[Start of Attachment]
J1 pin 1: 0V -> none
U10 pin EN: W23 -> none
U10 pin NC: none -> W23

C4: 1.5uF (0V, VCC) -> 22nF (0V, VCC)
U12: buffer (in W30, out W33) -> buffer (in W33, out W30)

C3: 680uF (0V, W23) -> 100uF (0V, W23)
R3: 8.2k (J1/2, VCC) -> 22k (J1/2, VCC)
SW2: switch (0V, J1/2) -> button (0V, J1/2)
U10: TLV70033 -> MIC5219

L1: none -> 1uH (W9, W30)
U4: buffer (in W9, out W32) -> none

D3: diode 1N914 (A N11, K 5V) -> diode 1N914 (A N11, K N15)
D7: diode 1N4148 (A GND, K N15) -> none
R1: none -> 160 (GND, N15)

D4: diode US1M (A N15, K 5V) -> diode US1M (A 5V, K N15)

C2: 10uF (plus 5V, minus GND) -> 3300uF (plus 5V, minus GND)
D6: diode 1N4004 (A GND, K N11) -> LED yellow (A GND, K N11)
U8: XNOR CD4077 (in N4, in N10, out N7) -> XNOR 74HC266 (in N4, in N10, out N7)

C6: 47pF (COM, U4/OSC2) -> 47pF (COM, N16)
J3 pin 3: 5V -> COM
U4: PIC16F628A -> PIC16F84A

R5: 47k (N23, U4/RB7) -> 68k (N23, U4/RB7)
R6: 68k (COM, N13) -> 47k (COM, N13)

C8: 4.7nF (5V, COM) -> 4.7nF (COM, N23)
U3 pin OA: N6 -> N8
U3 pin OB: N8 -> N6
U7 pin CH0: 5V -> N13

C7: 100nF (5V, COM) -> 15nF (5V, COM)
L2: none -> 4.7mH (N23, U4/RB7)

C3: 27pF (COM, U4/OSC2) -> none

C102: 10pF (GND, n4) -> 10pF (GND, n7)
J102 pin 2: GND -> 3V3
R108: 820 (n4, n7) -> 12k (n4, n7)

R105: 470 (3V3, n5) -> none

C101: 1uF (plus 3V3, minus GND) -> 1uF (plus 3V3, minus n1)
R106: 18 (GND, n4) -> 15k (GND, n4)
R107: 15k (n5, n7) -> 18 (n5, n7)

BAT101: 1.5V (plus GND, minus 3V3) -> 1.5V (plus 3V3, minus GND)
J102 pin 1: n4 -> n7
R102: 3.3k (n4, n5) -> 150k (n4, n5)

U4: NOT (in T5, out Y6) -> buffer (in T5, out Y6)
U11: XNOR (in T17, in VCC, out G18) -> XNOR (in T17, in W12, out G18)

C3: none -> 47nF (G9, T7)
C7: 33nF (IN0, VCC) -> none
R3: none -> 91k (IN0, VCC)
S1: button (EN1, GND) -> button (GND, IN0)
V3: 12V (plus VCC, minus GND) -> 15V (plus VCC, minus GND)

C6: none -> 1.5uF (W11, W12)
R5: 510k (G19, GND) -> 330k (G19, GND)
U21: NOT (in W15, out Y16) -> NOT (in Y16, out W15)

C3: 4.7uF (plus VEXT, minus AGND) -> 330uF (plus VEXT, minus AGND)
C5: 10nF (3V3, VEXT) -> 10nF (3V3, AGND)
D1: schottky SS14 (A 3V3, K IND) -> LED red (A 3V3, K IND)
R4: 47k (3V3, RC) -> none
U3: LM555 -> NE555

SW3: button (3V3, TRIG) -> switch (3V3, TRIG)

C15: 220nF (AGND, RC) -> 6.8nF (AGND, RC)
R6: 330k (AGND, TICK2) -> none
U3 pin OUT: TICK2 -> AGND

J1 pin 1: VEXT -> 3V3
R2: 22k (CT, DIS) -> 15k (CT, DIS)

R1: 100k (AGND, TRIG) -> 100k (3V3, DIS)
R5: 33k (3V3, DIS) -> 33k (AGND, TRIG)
[End of Attachment]
▸ **ABOUT THIS EXERCISE**
For the word "TRIG", find every line in the data that holds it and copy that line.

▸ **WRITTEN RESPONSE**
SW3: button (3V3, TRIG) -> switch (3V3, TRIG)
R1: 100k (AGND, TRIG) -> 100k (3V3, DIS)
R5: 33k (3V3, DIS) -> 33k (AGND, TRIG)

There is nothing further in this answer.